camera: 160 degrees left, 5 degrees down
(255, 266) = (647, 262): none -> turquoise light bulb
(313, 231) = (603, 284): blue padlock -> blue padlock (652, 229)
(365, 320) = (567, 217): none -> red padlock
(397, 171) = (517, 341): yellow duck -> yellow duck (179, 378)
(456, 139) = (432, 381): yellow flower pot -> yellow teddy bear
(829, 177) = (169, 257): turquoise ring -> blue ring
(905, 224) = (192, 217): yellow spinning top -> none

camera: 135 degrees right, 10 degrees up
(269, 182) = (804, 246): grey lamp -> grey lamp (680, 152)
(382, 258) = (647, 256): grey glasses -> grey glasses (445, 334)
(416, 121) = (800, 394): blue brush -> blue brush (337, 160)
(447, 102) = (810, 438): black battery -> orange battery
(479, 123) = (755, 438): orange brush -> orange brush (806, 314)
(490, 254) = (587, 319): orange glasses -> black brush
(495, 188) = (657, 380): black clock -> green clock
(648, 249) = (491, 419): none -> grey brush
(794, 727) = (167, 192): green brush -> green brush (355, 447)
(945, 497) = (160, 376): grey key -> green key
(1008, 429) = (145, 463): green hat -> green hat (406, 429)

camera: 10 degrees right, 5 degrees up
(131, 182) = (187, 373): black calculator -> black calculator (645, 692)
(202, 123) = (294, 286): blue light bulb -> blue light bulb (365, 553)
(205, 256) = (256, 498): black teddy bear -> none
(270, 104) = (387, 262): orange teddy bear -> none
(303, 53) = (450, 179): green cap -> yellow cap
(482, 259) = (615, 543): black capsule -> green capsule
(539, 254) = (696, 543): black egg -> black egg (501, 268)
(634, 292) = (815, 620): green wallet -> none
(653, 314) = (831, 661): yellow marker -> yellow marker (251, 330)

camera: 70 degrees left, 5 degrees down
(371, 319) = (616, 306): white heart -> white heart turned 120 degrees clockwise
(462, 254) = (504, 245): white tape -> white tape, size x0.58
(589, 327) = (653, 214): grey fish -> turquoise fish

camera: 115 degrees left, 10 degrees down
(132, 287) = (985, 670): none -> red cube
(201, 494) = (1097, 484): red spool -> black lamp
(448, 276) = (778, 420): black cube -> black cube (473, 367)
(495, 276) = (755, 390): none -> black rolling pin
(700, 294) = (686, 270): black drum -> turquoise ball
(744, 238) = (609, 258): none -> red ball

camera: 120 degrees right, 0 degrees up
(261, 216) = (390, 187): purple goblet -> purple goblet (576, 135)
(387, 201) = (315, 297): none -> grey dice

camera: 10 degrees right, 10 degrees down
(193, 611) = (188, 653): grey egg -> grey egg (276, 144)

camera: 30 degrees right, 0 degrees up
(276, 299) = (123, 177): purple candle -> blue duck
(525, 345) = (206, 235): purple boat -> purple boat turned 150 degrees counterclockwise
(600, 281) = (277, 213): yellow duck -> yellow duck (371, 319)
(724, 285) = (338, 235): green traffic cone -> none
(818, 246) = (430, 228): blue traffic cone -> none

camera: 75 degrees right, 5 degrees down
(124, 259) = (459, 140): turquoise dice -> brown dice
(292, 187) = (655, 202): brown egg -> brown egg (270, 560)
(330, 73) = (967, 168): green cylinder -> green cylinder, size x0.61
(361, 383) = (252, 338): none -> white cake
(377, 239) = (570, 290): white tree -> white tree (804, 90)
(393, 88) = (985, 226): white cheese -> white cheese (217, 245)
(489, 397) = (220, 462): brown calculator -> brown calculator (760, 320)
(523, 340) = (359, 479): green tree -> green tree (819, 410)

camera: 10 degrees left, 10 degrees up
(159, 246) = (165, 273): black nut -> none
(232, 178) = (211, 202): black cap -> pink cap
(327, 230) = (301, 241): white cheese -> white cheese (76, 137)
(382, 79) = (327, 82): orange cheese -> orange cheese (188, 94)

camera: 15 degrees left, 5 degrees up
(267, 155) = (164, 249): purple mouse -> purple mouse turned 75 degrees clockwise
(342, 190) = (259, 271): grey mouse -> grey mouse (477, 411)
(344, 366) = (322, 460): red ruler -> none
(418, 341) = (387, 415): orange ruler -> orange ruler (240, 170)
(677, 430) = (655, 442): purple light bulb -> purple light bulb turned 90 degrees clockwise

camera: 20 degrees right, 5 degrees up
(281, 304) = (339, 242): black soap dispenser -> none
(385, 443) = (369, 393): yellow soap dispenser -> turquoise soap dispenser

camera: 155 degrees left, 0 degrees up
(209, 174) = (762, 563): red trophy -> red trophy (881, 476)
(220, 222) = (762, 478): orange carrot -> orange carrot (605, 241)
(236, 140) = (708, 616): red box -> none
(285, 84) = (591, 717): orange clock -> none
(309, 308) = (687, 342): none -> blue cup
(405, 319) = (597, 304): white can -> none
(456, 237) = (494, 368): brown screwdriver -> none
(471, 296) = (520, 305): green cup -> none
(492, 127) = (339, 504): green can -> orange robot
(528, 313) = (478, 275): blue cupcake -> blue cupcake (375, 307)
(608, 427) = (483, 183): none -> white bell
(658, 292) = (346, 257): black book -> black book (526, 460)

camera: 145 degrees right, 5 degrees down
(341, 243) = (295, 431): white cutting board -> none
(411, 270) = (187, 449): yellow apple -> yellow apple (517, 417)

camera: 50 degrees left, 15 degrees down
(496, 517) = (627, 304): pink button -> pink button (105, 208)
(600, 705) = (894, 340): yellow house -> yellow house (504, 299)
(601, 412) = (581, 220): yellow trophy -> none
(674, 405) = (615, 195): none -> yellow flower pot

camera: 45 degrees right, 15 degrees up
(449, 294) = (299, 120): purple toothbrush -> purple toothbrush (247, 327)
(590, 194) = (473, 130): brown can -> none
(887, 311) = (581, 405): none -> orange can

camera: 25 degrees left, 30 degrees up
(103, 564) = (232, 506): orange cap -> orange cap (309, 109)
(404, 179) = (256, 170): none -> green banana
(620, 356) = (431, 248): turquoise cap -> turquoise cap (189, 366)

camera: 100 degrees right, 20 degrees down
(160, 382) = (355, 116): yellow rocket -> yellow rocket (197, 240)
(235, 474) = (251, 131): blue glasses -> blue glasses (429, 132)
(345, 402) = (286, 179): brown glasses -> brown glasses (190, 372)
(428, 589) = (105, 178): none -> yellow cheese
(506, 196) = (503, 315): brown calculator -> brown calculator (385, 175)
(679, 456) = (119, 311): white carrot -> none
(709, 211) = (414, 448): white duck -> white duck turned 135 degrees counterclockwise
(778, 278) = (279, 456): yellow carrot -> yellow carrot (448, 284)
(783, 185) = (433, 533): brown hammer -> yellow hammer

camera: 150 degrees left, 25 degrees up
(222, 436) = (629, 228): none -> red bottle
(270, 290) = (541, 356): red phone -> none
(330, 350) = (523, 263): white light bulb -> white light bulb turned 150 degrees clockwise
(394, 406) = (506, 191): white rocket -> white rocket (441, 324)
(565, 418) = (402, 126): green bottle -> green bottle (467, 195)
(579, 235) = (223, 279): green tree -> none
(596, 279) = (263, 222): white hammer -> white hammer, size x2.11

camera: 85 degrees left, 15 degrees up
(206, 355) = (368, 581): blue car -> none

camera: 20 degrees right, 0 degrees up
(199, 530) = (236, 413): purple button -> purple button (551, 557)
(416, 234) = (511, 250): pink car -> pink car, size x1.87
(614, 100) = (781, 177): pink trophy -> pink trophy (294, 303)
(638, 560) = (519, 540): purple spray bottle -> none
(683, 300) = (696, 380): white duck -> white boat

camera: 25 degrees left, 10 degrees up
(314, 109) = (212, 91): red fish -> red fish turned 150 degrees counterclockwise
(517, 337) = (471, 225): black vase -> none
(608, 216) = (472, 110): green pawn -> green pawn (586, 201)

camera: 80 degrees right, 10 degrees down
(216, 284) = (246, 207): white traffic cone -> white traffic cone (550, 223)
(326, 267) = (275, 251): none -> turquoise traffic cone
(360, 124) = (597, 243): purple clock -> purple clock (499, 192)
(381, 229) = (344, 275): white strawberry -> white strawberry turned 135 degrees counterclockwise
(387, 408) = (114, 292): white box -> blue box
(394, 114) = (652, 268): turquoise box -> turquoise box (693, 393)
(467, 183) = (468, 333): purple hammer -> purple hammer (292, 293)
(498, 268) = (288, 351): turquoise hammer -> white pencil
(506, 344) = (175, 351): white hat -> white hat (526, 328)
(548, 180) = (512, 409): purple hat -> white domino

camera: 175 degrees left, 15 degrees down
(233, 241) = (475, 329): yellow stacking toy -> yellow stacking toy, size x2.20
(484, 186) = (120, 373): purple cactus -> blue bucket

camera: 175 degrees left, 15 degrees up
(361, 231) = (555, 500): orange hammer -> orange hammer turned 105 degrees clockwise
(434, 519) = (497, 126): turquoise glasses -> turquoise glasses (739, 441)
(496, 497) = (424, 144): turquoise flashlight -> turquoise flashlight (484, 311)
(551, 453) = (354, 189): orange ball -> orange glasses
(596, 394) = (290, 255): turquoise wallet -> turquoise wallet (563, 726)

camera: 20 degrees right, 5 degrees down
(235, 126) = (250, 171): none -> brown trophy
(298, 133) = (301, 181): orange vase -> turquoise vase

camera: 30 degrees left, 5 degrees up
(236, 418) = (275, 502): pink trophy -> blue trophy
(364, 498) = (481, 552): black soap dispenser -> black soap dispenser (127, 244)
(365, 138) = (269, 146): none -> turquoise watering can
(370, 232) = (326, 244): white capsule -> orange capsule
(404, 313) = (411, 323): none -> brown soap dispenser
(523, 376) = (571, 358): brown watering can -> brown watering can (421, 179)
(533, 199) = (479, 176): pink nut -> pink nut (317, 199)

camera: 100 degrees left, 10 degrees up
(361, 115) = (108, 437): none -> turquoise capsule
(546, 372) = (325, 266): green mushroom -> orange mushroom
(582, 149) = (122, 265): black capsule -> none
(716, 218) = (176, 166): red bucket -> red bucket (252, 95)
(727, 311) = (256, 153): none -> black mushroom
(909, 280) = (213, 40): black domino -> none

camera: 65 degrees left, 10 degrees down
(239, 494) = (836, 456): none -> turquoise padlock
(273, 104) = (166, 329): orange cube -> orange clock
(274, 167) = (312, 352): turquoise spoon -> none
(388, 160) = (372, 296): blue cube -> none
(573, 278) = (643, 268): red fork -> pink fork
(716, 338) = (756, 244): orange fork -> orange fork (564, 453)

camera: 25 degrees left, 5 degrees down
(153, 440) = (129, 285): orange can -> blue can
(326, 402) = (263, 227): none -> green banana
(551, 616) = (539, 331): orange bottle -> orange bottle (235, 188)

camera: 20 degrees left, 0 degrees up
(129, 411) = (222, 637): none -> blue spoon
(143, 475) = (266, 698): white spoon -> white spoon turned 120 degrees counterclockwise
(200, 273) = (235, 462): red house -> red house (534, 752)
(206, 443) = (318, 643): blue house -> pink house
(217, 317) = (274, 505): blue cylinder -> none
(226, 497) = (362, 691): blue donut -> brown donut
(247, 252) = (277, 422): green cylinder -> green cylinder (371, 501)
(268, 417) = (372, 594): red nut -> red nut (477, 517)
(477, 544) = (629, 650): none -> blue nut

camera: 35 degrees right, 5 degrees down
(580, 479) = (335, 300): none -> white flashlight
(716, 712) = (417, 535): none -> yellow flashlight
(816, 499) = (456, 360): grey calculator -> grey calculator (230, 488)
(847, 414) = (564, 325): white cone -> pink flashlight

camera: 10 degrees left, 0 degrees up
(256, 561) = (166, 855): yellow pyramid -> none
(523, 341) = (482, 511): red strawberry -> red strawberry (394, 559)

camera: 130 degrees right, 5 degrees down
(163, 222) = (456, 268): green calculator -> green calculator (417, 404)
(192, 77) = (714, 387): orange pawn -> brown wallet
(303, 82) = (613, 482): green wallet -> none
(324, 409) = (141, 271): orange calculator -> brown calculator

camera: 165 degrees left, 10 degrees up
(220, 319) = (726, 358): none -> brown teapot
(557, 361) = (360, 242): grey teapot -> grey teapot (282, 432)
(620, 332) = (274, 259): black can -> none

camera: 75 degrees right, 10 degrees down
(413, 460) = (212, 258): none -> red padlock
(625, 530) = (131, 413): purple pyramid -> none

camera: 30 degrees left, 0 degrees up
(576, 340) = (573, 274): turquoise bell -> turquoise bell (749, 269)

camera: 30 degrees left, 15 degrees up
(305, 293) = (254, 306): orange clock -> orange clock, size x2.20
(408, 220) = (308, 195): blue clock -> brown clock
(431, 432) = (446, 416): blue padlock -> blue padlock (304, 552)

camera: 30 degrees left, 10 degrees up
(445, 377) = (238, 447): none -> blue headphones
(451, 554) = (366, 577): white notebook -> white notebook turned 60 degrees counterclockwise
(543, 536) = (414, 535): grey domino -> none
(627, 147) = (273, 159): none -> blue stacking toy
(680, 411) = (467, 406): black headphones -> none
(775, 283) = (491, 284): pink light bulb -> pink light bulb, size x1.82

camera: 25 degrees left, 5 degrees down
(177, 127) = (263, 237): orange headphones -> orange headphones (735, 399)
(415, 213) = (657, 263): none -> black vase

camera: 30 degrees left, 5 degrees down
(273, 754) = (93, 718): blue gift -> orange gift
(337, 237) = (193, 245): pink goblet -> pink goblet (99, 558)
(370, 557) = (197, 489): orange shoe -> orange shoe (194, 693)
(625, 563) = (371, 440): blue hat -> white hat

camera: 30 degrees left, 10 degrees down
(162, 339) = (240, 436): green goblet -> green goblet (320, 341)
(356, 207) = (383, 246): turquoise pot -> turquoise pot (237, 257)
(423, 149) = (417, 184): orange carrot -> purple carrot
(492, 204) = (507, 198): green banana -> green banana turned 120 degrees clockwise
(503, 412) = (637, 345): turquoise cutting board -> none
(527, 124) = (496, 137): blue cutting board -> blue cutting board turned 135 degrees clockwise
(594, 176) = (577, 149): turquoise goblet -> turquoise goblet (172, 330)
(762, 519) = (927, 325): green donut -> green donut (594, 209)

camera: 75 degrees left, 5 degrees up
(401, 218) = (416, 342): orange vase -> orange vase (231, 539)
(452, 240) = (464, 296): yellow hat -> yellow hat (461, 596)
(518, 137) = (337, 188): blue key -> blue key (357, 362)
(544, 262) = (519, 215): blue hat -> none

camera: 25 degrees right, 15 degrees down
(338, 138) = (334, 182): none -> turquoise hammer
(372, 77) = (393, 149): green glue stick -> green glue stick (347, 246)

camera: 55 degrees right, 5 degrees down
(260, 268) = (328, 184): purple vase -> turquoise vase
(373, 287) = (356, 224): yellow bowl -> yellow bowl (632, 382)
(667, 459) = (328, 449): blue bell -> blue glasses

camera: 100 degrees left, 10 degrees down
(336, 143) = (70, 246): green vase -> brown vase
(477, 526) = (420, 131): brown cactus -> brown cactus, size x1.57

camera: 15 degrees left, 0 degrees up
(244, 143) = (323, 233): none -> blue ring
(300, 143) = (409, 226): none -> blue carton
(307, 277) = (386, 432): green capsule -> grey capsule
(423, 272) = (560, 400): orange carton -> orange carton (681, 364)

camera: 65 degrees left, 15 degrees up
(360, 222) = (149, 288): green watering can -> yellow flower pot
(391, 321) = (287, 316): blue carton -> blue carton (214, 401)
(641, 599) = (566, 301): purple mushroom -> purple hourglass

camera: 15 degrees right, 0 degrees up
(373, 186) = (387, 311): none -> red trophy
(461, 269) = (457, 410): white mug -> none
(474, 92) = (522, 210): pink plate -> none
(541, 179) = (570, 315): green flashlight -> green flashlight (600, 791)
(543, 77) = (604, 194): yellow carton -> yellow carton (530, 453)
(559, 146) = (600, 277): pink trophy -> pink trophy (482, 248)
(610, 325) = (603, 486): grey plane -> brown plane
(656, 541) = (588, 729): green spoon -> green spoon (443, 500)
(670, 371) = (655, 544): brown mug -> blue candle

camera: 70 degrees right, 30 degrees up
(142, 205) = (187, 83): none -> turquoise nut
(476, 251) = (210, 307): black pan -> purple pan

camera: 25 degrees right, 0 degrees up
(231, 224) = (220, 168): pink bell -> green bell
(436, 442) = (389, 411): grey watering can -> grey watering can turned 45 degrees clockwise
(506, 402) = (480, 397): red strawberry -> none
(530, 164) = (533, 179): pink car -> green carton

■ What the task asks: Search each line of the entries for the string "pyramid", then say how many lines have it. Reply with the number only.

■ Response for this exercise: 2